- Stored data entries
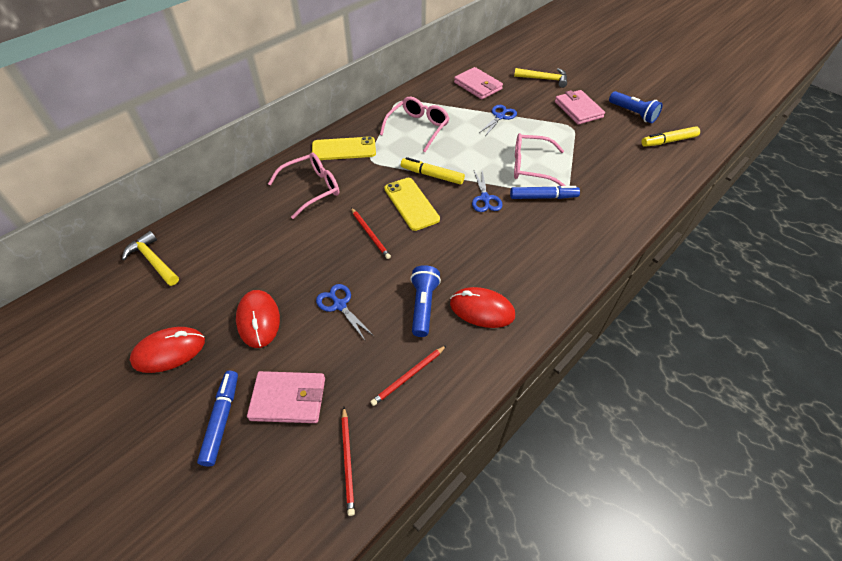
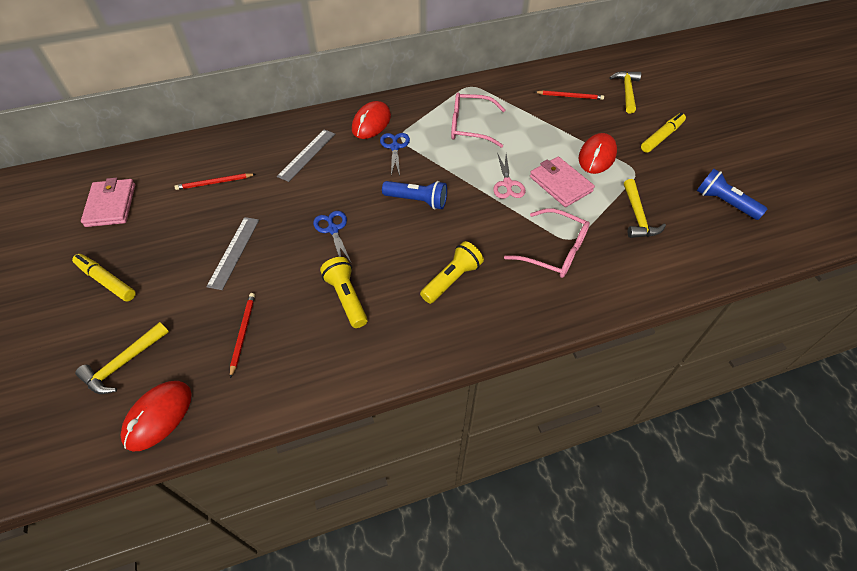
blue marker: 2 -> 0
blue scissors: 3 -> 2
grey ruler: 0 -> 2
pink glasses: 3 -> 2
pink scissors: 0 -> 1
pink wallet: 3 -> 2
yellow flashlight: 0 -> 2
yellow hammer: 2 -> 3
yellow phone: 2 -> 0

- WHAT YOU NEED TO DO
Which lines run from the one containing "pink glasses: 3 -> 2" to the final line of the entries? Return those lines exactly, and only those.

- OUTPUT OF THE EXERCISE
pink glasses: 3 -> 2
pink scissors: 0 -> 1
pink wallet: 3 -> 2
yellow flashlight: 0 -> 2
yellow hammer: 2 -> 3
yellow phone: 2 -> 0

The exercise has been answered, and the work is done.